§ Task brief
Among the lines below, a stretch begins at the one with "yellow plate E3:F3" and ends at the one with "black plate C10". Repeat that stretch exactly, ends included.

§ Exercise input
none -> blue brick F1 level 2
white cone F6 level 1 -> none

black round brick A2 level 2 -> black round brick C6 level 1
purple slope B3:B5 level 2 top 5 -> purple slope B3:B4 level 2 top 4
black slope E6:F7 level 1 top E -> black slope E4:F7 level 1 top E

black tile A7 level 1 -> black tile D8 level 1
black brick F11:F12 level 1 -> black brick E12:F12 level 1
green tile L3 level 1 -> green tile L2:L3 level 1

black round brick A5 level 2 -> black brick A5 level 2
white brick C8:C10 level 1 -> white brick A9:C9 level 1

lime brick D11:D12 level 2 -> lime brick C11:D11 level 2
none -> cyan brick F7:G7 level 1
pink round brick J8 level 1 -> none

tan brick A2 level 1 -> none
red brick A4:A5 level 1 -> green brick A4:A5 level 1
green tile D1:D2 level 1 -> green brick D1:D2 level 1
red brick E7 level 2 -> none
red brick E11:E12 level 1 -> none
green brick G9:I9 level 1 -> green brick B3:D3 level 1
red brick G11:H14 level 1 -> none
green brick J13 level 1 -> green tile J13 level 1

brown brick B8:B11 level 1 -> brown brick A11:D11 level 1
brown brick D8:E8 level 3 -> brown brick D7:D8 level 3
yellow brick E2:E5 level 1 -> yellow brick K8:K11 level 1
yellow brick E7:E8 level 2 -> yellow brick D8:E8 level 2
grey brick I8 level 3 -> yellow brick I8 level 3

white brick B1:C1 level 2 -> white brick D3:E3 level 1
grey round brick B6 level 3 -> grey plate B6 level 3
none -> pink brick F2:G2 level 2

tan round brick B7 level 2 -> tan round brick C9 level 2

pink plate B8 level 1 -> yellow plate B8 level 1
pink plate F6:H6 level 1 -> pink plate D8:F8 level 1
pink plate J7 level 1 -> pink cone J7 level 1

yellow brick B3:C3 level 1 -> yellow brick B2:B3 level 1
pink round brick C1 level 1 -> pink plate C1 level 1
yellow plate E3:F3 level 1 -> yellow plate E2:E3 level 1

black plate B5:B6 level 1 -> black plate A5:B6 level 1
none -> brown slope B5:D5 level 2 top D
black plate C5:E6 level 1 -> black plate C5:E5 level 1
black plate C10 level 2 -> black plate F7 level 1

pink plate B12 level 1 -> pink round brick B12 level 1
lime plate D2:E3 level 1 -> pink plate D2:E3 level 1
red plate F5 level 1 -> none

§ Response to the task
yellow plate E3:F3 level 1 -> yellow plate E2:E3 level 1

black plate B5:B6 level 1 -> black plate A5:B6 level 1
none -> brown slope B5:D5 level 2 top D
black plate C5:E6 level 1 -> black plate C5:E5 level 1
black plate C10 level 2 -> black plate F7 level 1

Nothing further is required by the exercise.